Task prompt:
Reproduce each entry exactly as it reads. Leave the images out.

========================================================================

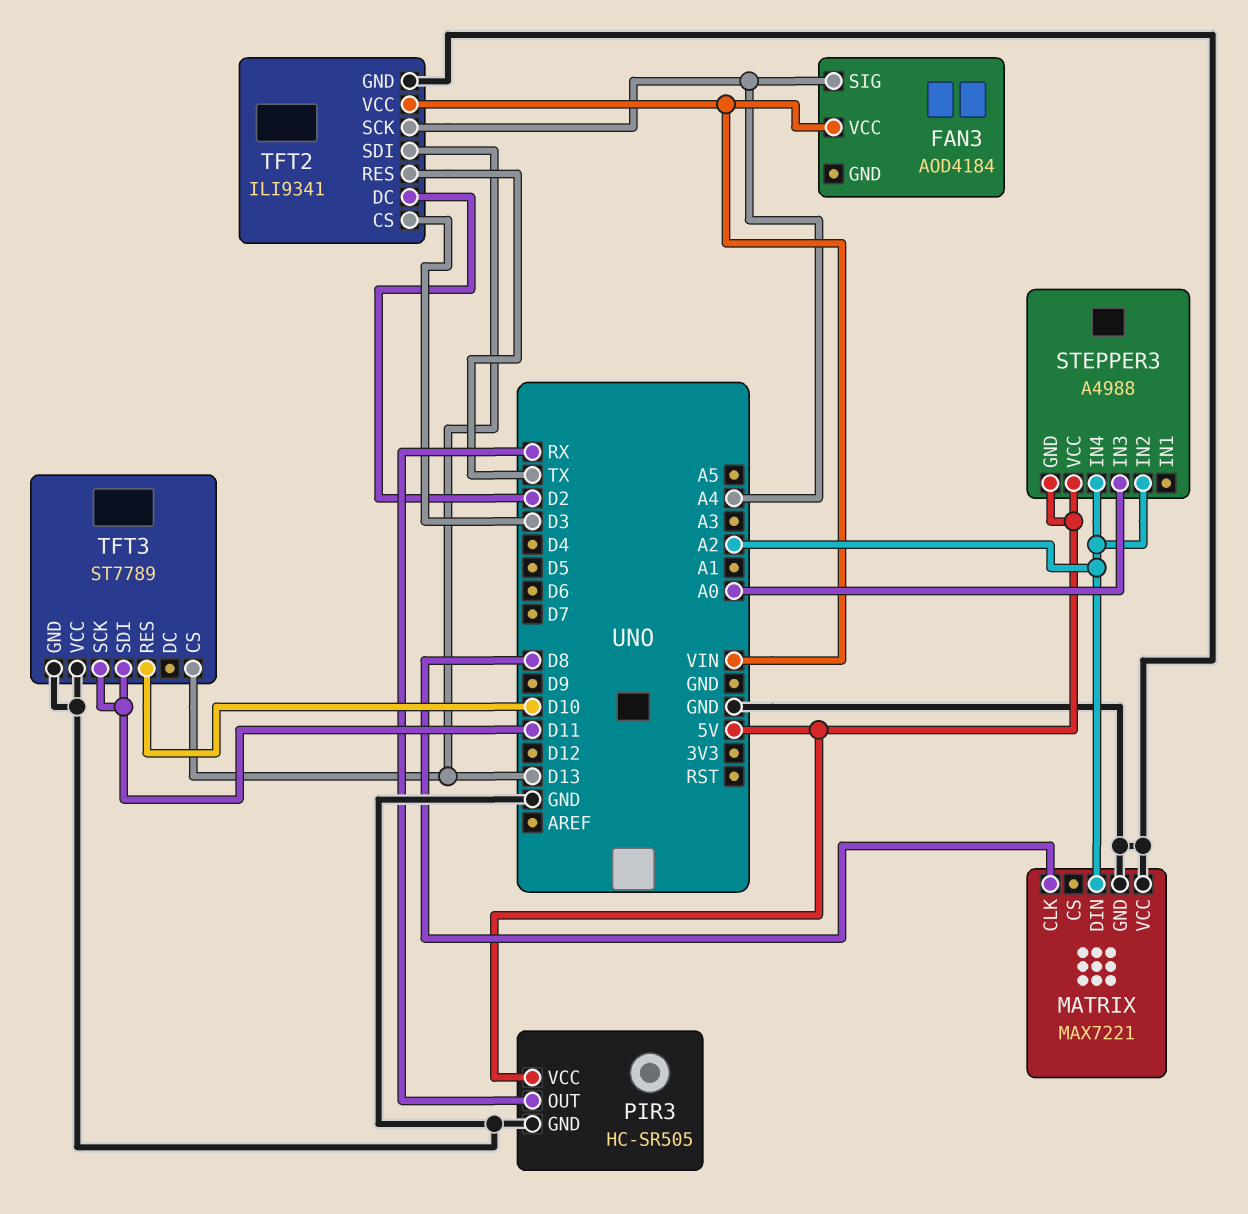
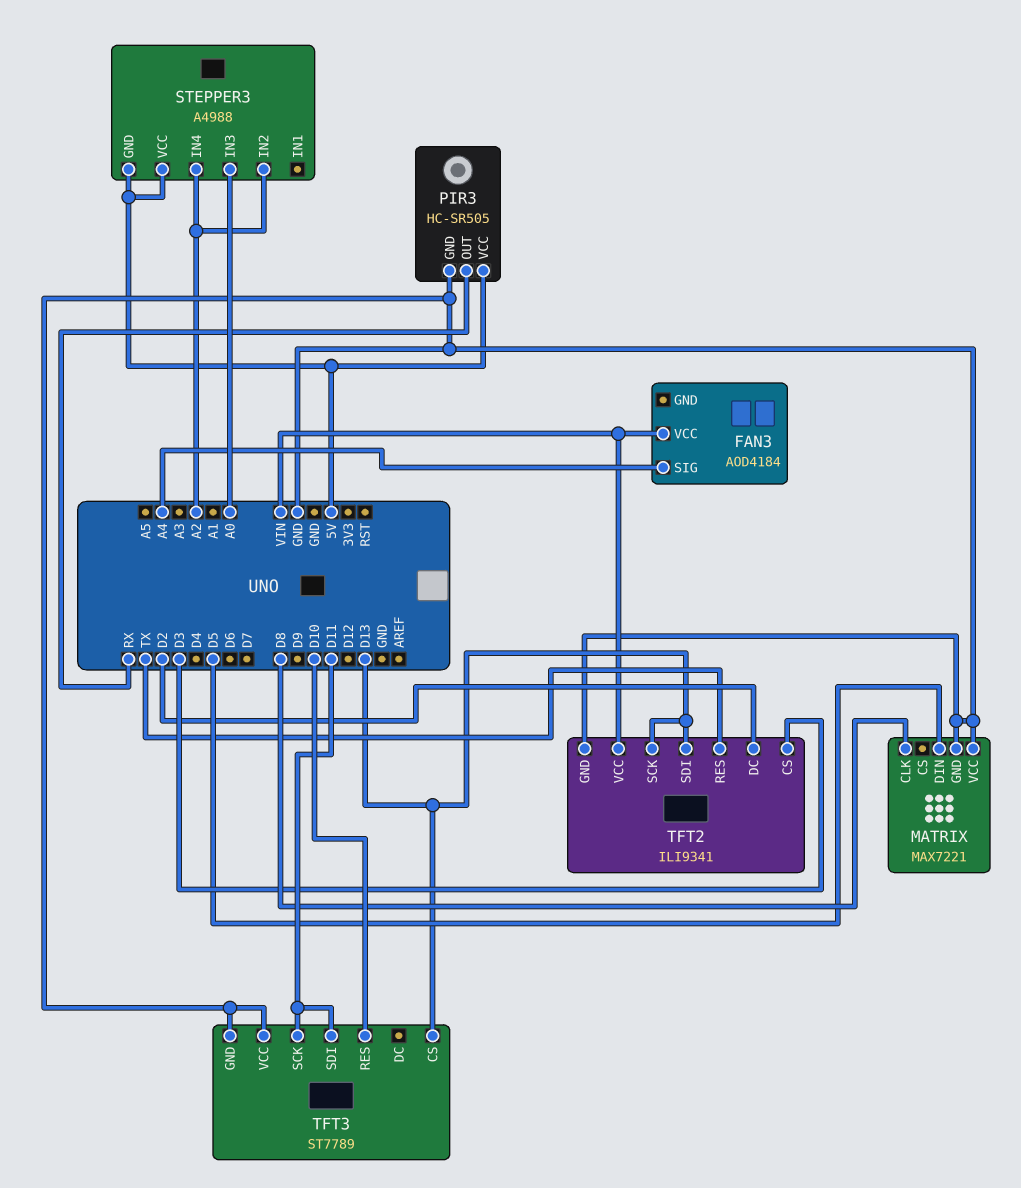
MATRIX pin DIN: A2 -> D5
TFT2 pin SCK: A4 -> D13

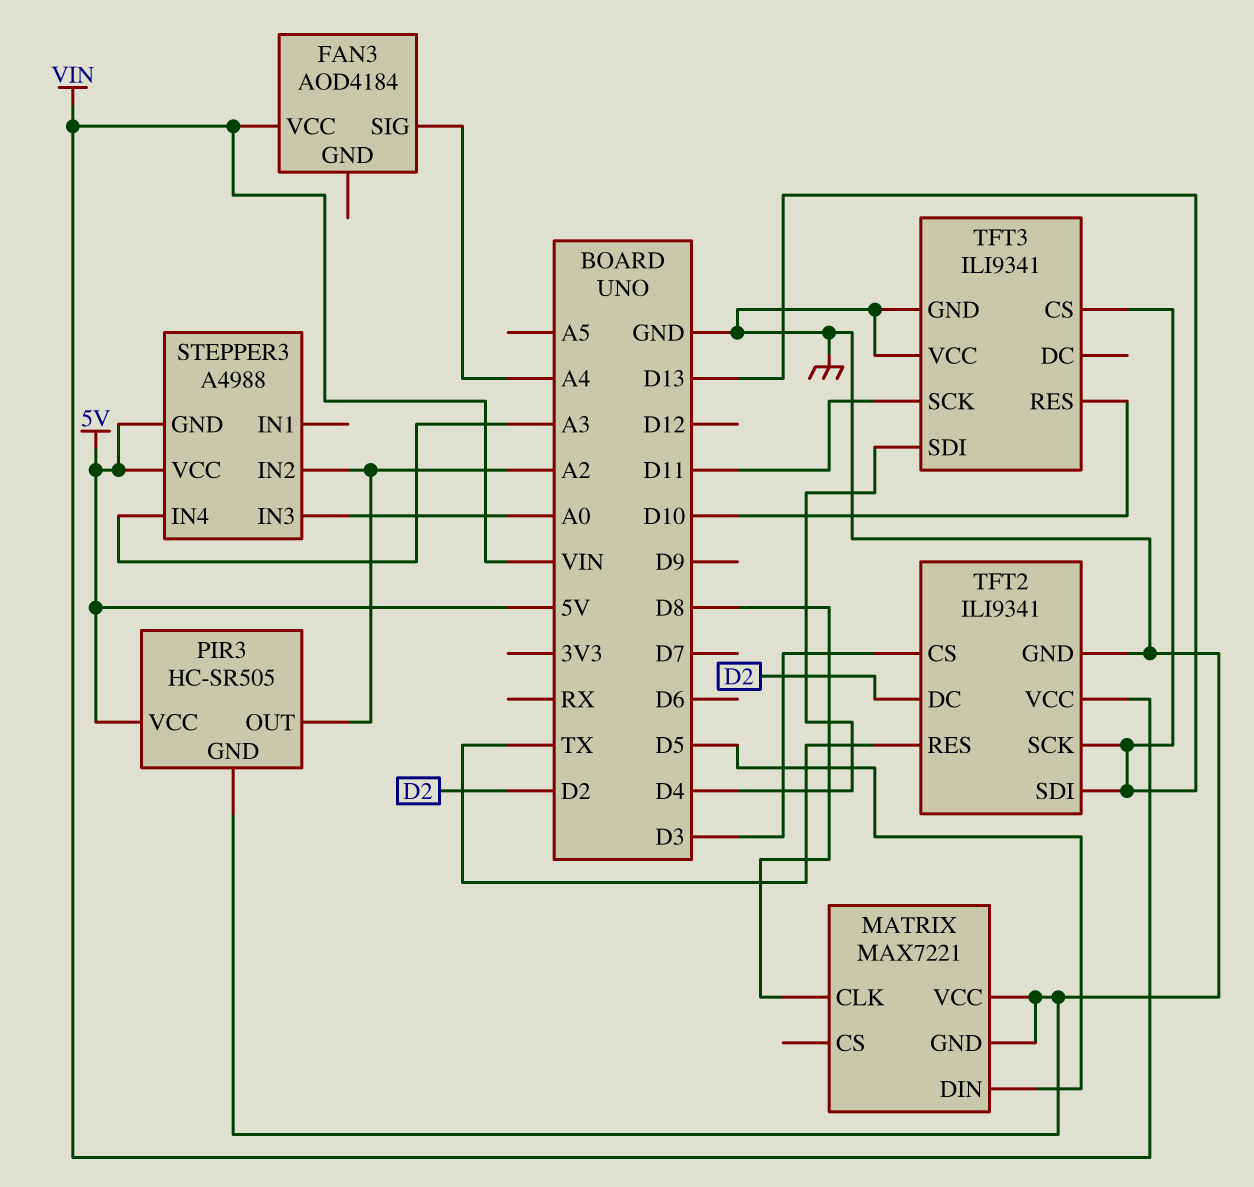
PIR3 pin OUT: RX -> A2
STEPPER3 pin IN4: A2 -> A3
TFT3: ST7789 -> ILI9341
TFT3 pin SDI: D11 -> D4

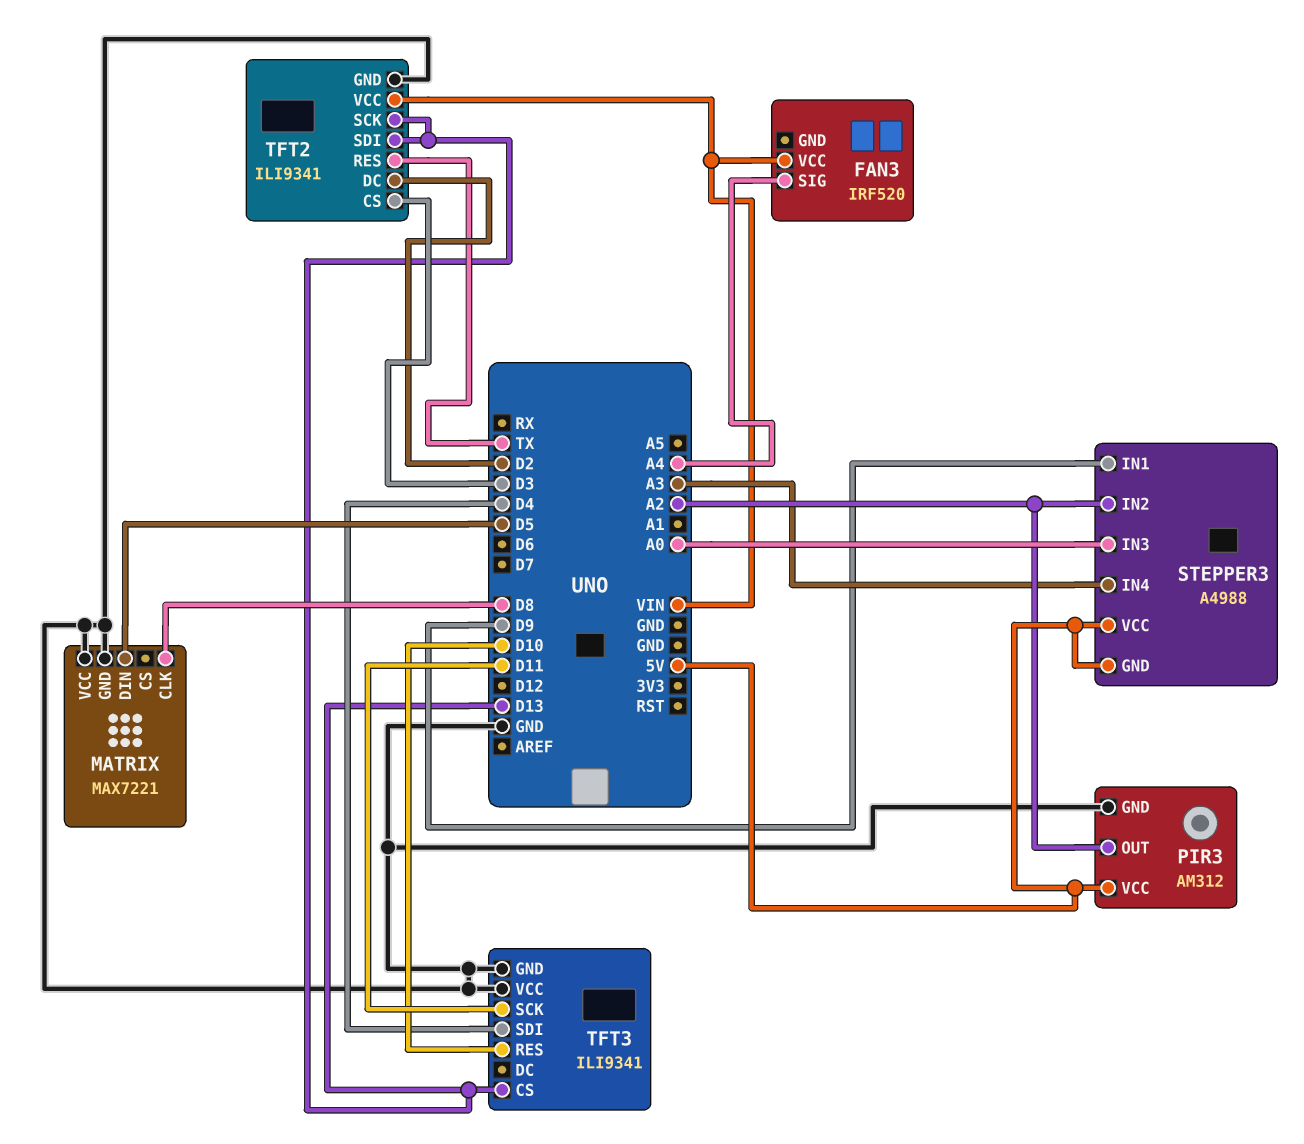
FAN3: AOD4184 -> IRF520
PIR3: HC-SR505 -> AM312
STEPPER3 pin IN1: none -> D9

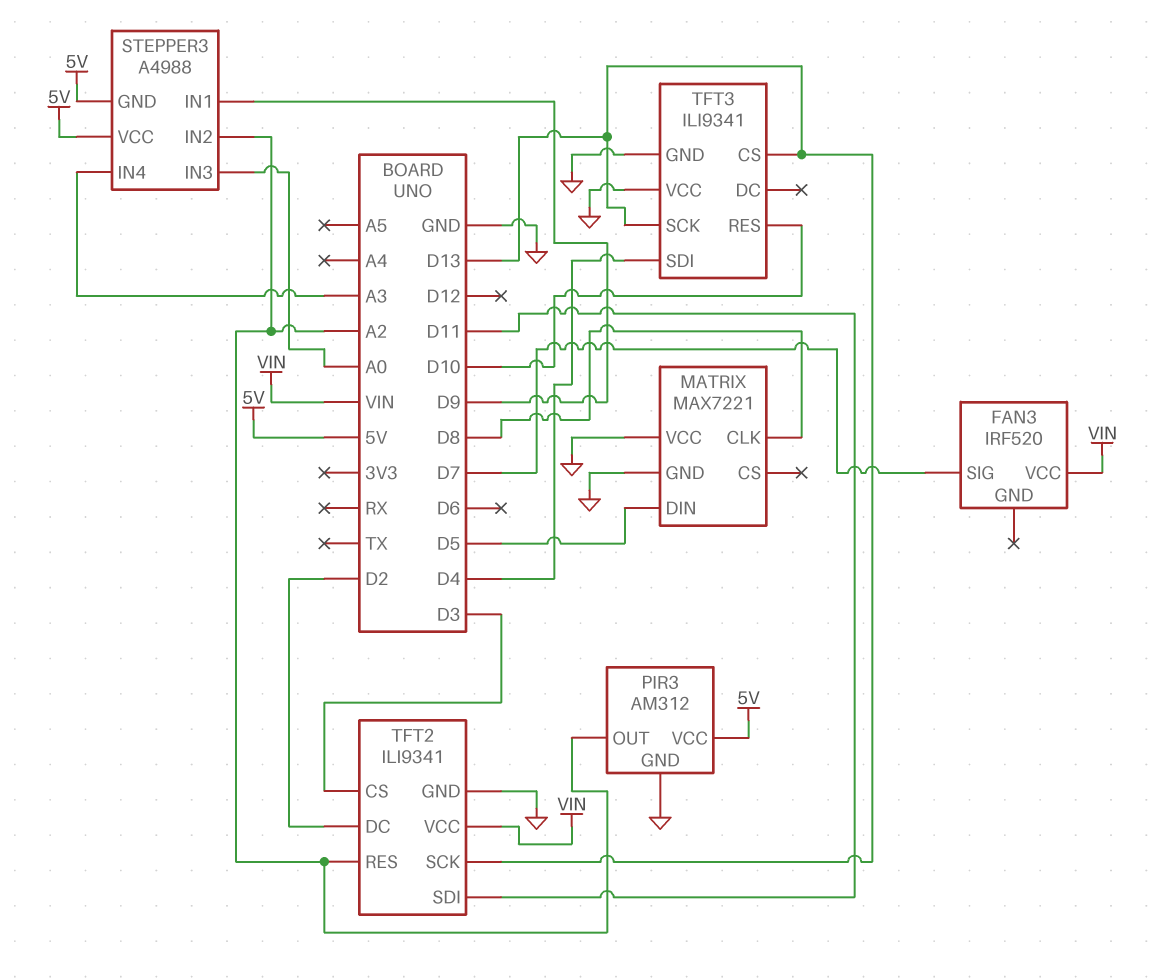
FAN3 pin SIG: A4 -> D7
TFT2 pin RES: TX -> A2
TFT2 pin SDI: D13 -> D11
TFT3 pin SCK: D11 -> D13

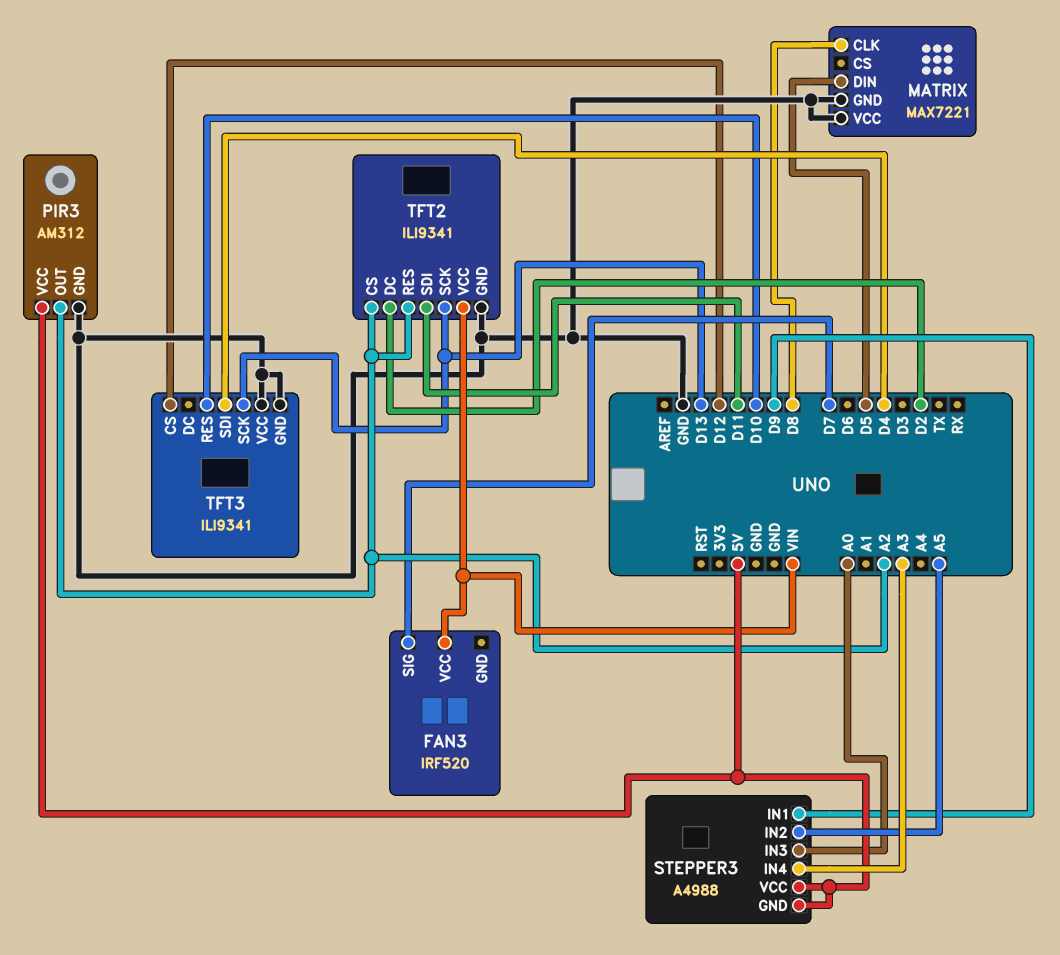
STEPPER3 pin IN2: A2 -> A5
TFT2 pin CS: D3 -> A2
TFT3 pin CS: D13 -> D12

========================================================================

Response to the exercise:
MATRIX pin DIN: A2 -> D5
TFT2 pin SCK: A4 -> D13

PIR3 pin OUT: RX -> A2
STEPPER3 pin IN4: A2 -> A3
TFT3: ST7789 -> ILI9341
TFT3 pin SDI: D11 -> D4

FAN3: AOD4184 -> IRF520
PIR3: HC-SR505 -> AM312
STEPPER3 pin IN1: none -> D9

FAN3 pin SIG: A4 -> D7
TFT2 pin RES: TX -> A2
TFT2 pin SDI: D13 -> D11
TFT3 pin SCK: D11 -> D13

STEPPER3 pin IN2: A2 -> A5
TFT2 pin CS: D3 -> A2
TFT3 pin CS: D13 -> D12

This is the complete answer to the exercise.